_AIM OF THE TASK_: Transcribe exactly each line of the entries, from the opening line to the line with "white toothbrush: 6 -> 4", with both of those lines included.

_GIVEN RECORDS_:
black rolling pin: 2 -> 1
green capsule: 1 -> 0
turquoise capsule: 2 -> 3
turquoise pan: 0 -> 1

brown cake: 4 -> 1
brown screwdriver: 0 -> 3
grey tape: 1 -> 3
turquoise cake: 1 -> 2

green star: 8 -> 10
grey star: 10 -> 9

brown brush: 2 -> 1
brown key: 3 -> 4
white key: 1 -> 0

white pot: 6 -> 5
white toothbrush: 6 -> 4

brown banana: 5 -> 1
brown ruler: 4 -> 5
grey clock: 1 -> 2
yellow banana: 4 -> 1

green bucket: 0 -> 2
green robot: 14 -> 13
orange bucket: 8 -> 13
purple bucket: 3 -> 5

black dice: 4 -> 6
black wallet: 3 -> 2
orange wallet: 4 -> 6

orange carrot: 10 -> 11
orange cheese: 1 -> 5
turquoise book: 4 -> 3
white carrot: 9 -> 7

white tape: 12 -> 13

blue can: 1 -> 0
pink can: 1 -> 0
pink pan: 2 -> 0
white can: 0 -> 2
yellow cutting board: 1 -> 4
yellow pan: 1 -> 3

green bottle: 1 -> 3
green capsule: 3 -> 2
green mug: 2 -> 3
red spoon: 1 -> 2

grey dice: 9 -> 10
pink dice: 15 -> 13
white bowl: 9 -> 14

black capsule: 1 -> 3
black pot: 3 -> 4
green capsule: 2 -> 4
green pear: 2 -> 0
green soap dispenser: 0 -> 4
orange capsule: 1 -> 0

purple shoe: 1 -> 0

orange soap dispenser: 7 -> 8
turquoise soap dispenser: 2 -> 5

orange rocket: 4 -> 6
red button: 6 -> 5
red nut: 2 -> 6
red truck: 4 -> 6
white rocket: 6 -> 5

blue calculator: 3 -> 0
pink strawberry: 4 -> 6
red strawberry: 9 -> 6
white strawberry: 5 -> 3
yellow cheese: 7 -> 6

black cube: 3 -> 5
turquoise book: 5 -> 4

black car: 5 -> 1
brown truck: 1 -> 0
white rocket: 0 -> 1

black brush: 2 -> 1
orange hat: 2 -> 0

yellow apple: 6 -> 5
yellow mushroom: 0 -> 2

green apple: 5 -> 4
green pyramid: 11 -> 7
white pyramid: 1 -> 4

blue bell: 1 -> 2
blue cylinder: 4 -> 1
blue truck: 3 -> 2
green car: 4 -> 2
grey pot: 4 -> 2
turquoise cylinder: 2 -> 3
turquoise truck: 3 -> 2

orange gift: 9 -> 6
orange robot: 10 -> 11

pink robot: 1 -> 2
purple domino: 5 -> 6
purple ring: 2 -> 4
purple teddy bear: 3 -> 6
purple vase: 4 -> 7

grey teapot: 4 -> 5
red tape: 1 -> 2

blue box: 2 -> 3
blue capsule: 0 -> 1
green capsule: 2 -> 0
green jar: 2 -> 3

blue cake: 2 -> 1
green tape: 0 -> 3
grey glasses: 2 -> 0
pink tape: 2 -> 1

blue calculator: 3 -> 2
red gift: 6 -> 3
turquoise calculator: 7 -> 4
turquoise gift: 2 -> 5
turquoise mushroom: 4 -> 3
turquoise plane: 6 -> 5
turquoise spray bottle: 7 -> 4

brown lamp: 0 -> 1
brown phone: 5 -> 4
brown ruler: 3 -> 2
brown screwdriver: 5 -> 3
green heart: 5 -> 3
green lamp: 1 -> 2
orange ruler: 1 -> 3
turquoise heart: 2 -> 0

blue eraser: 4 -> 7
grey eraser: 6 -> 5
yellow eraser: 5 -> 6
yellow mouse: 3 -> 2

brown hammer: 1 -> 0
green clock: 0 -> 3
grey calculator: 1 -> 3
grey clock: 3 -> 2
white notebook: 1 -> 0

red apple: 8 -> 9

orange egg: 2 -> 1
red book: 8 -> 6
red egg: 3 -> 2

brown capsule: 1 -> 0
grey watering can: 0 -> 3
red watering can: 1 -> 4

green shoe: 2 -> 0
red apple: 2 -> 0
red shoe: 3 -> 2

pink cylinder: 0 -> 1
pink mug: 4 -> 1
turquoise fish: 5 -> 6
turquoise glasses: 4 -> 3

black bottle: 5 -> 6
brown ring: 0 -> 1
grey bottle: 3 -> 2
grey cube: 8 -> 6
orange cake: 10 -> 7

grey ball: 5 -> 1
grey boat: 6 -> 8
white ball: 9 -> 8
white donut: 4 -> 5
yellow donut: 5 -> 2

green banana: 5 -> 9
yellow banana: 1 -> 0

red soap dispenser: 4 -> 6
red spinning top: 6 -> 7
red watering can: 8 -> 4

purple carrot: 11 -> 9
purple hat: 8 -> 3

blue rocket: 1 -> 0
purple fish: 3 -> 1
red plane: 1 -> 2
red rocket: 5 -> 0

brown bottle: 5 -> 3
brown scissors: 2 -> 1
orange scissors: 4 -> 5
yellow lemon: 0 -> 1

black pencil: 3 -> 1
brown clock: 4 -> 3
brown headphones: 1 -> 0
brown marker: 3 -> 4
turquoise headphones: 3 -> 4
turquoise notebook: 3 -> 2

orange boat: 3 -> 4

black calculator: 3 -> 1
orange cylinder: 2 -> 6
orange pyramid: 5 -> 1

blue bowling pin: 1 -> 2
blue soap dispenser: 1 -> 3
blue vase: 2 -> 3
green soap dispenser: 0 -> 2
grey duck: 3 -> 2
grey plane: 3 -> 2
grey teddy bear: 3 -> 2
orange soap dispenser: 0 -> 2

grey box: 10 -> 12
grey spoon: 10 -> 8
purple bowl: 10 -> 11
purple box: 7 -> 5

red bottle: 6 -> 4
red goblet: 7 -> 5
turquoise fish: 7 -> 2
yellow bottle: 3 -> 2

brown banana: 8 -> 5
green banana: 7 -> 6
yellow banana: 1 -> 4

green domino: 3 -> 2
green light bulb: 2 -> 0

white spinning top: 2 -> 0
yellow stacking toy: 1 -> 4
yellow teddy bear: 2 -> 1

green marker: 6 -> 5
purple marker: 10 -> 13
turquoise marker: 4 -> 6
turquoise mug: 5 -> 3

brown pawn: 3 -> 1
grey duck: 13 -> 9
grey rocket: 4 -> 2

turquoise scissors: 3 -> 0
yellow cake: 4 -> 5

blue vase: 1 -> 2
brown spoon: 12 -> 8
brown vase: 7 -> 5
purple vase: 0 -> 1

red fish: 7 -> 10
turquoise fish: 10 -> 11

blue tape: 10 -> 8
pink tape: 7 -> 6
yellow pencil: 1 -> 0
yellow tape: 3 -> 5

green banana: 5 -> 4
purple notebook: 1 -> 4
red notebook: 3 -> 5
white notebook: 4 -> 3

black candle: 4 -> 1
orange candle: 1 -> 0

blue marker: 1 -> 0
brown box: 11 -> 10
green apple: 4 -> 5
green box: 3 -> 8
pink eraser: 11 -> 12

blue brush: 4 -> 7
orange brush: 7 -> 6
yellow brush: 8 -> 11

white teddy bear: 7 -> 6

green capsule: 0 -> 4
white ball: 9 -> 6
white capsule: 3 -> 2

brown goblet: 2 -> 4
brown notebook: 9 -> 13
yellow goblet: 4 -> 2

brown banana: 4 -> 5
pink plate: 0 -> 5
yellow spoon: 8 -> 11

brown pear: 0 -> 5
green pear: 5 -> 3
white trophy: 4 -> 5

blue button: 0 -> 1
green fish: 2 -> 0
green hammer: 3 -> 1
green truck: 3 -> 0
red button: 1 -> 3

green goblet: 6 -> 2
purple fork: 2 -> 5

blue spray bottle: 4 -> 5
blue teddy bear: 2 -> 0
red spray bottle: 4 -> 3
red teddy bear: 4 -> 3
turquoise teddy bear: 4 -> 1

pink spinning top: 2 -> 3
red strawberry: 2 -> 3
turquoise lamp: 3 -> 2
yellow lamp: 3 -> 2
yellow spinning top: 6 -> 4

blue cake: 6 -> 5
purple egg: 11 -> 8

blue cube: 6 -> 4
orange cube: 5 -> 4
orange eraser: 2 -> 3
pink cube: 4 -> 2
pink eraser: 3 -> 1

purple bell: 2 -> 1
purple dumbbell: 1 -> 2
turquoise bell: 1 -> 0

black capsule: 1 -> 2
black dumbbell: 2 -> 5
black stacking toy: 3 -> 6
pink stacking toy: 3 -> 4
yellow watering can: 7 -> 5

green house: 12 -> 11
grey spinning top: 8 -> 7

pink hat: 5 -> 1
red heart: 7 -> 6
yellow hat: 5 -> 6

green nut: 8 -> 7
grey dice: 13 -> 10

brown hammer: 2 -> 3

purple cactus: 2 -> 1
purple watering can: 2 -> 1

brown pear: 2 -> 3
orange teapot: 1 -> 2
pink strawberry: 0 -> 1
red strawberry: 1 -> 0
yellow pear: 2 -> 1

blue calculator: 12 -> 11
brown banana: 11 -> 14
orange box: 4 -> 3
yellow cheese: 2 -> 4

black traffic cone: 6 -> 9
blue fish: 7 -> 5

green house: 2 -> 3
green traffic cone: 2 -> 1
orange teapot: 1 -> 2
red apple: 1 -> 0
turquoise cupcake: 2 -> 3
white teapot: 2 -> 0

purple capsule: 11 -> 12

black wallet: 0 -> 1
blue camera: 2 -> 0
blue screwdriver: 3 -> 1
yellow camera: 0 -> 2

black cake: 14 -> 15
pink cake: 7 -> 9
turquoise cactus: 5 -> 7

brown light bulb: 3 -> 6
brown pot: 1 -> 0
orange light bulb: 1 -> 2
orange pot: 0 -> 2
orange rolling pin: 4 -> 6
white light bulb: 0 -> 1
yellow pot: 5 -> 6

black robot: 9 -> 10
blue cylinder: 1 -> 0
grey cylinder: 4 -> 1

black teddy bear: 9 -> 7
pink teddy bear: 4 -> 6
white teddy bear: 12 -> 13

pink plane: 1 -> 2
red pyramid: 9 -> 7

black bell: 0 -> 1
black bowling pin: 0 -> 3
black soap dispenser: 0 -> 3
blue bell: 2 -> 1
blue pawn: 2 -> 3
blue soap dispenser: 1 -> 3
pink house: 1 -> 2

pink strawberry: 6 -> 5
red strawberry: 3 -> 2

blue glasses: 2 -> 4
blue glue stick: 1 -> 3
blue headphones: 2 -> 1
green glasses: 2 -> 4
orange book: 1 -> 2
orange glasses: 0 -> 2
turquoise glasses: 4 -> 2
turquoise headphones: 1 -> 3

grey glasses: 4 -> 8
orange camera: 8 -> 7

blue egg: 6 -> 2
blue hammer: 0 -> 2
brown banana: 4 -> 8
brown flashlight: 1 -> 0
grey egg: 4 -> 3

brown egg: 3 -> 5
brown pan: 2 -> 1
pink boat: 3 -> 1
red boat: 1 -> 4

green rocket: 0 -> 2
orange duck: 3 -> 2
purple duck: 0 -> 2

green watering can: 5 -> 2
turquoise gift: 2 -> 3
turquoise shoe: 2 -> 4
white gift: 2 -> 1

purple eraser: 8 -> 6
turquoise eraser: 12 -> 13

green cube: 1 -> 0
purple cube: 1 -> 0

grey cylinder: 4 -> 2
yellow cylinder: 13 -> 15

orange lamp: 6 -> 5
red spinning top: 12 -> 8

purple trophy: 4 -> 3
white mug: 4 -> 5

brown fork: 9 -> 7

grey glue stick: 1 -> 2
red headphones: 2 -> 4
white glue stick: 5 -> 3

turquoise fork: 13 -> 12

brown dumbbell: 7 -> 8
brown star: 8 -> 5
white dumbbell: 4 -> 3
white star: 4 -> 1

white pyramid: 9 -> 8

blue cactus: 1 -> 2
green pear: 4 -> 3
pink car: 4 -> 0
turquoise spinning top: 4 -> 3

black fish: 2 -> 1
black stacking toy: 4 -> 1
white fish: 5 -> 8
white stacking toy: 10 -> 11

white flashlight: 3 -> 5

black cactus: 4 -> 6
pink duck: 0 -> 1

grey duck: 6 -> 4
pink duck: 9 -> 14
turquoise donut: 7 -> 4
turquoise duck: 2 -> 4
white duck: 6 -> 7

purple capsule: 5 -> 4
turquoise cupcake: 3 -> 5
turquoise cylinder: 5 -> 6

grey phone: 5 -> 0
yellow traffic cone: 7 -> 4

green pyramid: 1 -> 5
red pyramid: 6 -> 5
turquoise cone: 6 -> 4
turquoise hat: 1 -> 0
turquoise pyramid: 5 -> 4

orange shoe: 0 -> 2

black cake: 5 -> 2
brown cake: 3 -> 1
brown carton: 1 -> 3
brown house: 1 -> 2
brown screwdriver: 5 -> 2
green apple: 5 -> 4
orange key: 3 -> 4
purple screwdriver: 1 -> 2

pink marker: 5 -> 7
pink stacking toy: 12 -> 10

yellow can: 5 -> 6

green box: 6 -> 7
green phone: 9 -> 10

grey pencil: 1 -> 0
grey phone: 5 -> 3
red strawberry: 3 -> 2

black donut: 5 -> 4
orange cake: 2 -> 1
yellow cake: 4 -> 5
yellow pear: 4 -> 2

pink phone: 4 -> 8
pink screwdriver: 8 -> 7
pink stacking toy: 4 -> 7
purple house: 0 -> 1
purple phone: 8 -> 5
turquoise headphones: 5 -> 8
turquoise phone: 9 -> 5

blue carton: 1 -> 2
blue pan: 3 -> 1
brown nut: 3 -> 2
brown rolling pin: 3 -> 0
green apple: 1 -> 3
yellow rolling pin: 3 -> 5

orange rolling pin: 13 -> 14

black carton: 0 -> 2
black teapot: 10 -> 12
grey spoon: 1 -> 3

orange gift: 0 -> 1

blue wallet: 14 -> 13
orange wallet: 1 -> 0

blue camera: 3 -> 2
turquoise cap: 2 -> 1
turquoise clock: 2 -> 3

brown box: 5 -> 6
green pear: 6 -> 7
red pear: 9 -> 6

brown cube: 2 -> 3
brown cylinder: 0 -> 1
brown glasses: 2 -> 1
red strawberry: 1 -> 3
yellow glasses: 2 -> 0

_WORKED SOLUTION_:
black rolling pin: 2 -> 1
green capsule: 1 -> 0
turquoise capsule: 2 -> 3
turquoise pan: 0 -> 1

brown cake: 4 -> 1
brown screwdriver: 0 -> 3
grey tape: 1 -> 3
turquoise cake: 1 -> 2

green star: 8 -> 10
grey star: 10 -> 9

brown brush: 2 -> 1
brown key: 3 -> 4
white key: 1 -> 0

white pot: 6 -> 5
white toothbrush: 6 -> 4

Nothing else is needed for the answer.